** Records for processing follows **

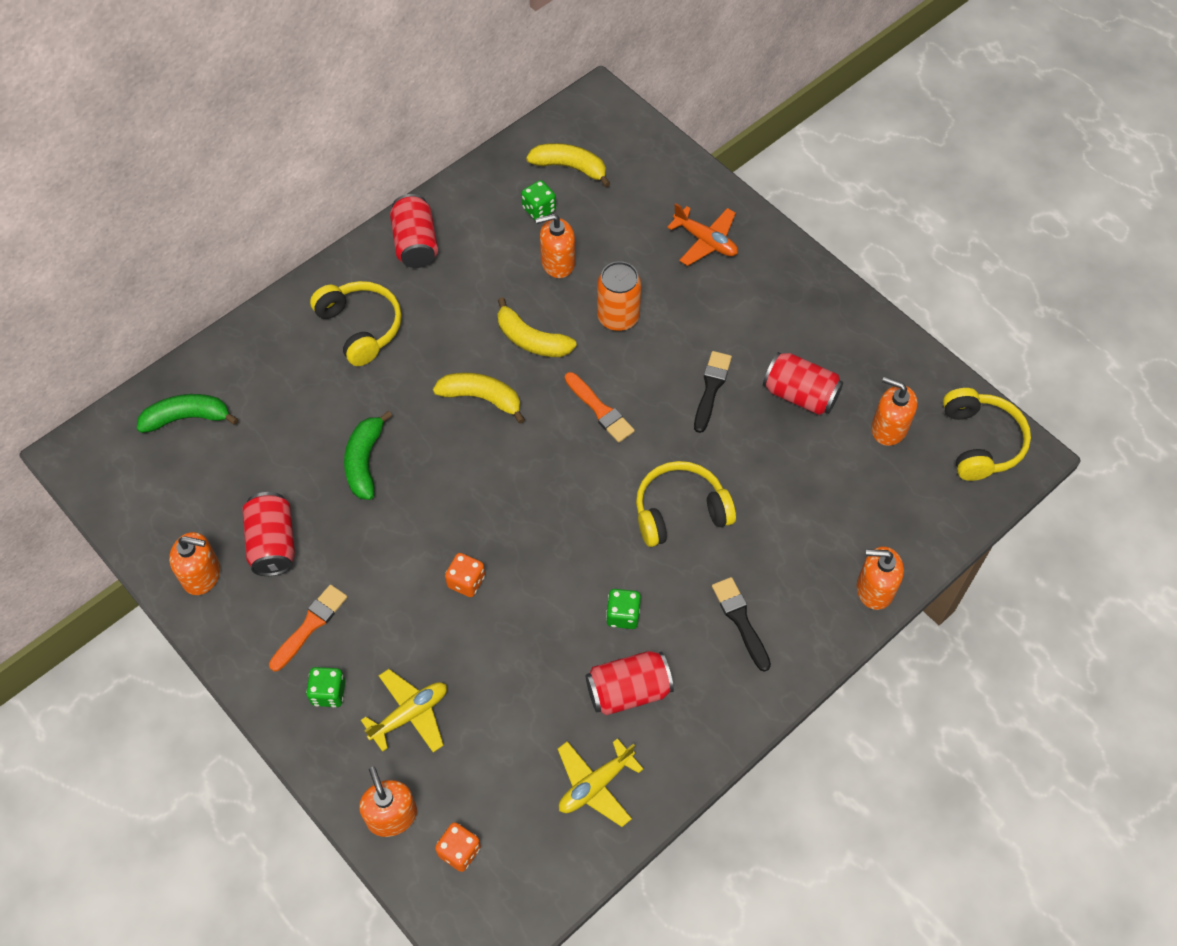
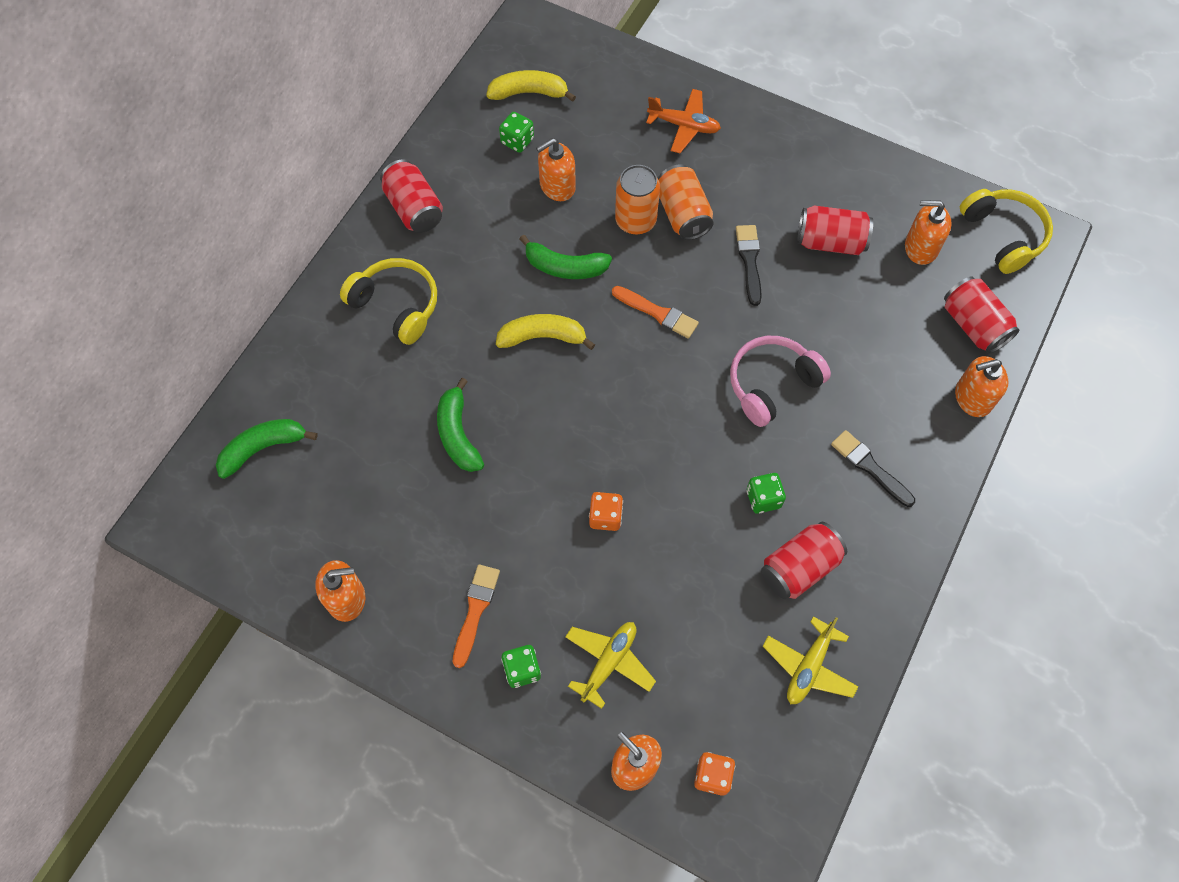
camera: 20 degrees left, 5 degrees up
(273, 543) = (403, 543): red can -> red can (973, 325)
(531, 340) = (565, 267): yellow banana -> green banana
(666, 324) = (682, 214): none -> orange can
(680, 511) = (771, 384): yellow headphones -> pink headphones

** End of Records for processing **

**Prompt:**
Each line that includes the word "yellow" counts once; report how many such lines the entries have, and nothing else.

**Written reply:**
2